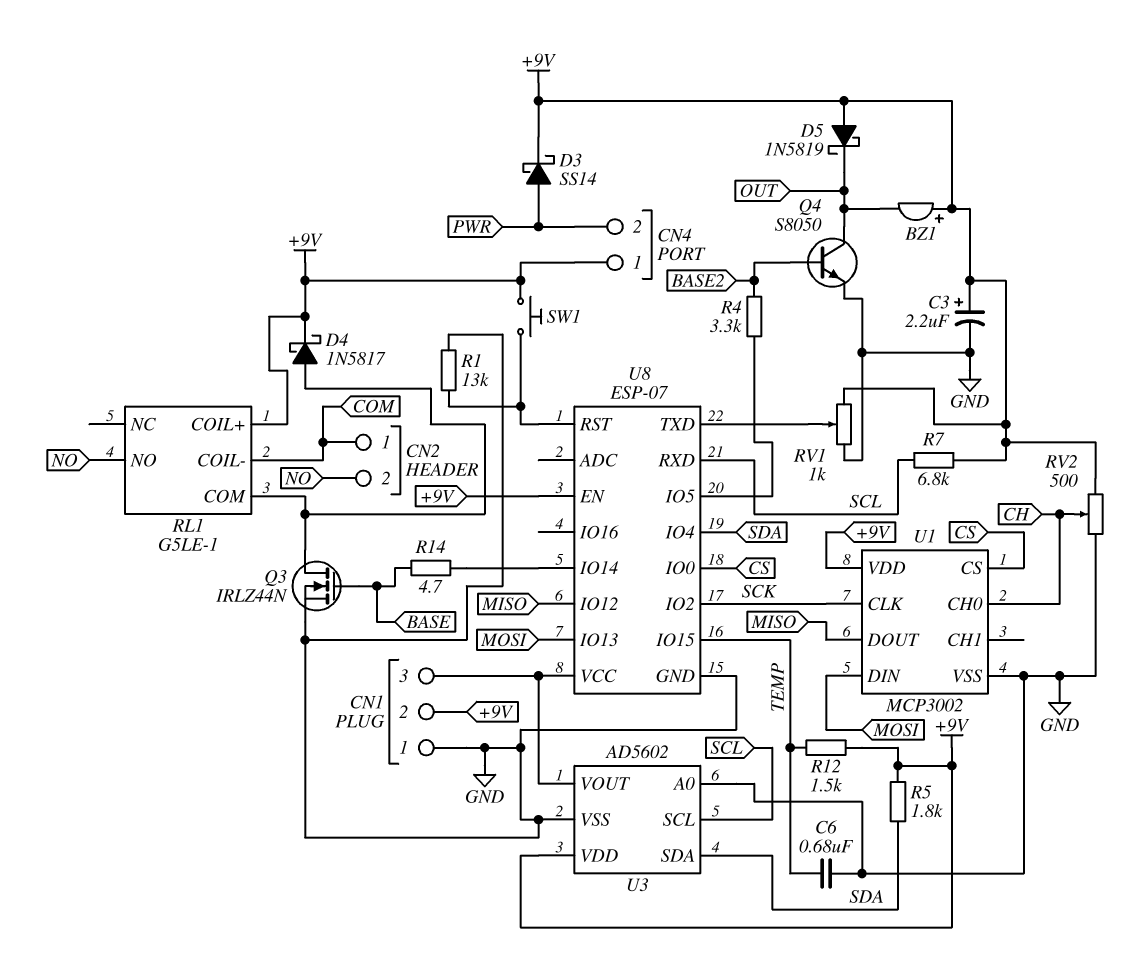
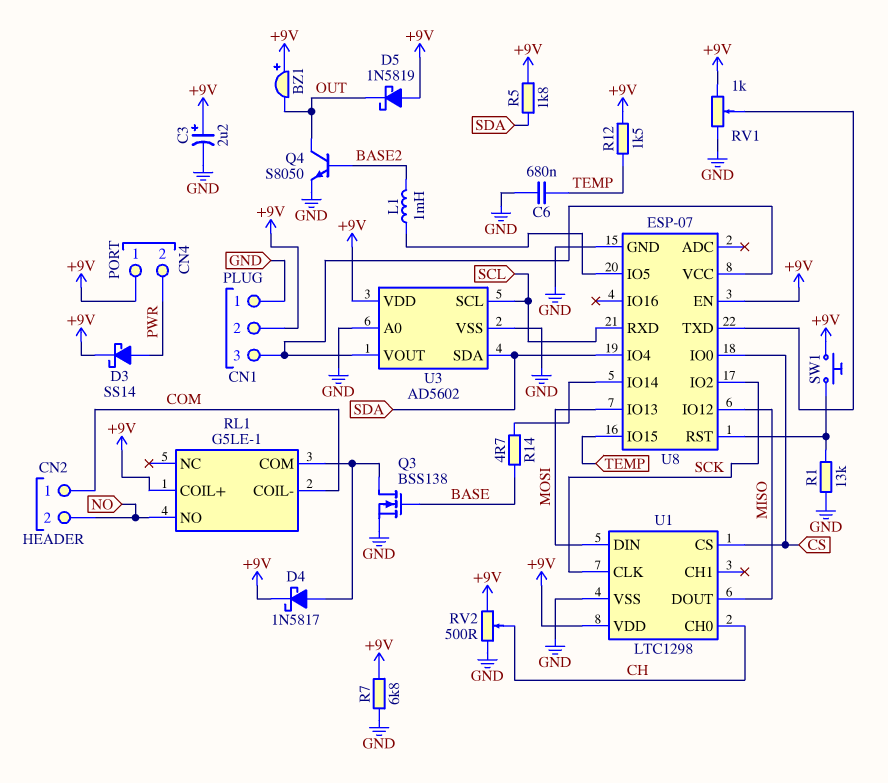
L1: none -> 1mH (BASE2, U8/IO5)
Q3: NMOS IRLZ44N (G BASE, D RL1/COM, S GND) -> NMOS BSS138 (G BASE, D RL1/COM, S GND)
R4: 3.3k (BASE2, U8/IO5) -> none
R7: 6.8k (+9V, SCL) -> 6.8k (+9V, GND)
U1: MCP3002 -> LTC1298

**WORK REQUEST**
Set out exactly the lines from the one bearing "Q3: NMOS IRLZ44N" through the end of the data, including both ends and omitting all others.

**RESPONSE**
Q3: NMOS IRLZ44N (G BASE, D RL1/COM, S GND) -> NMOS BSS138 (G BASE, D RL1/COM, S GND)
R4: 3.3k (BASE2, U8/IO5) -> none
R7: 6.8k (+9V, SCL) -> 6.8k (+9V, GND)
U1: MCP3002 -> LTC1298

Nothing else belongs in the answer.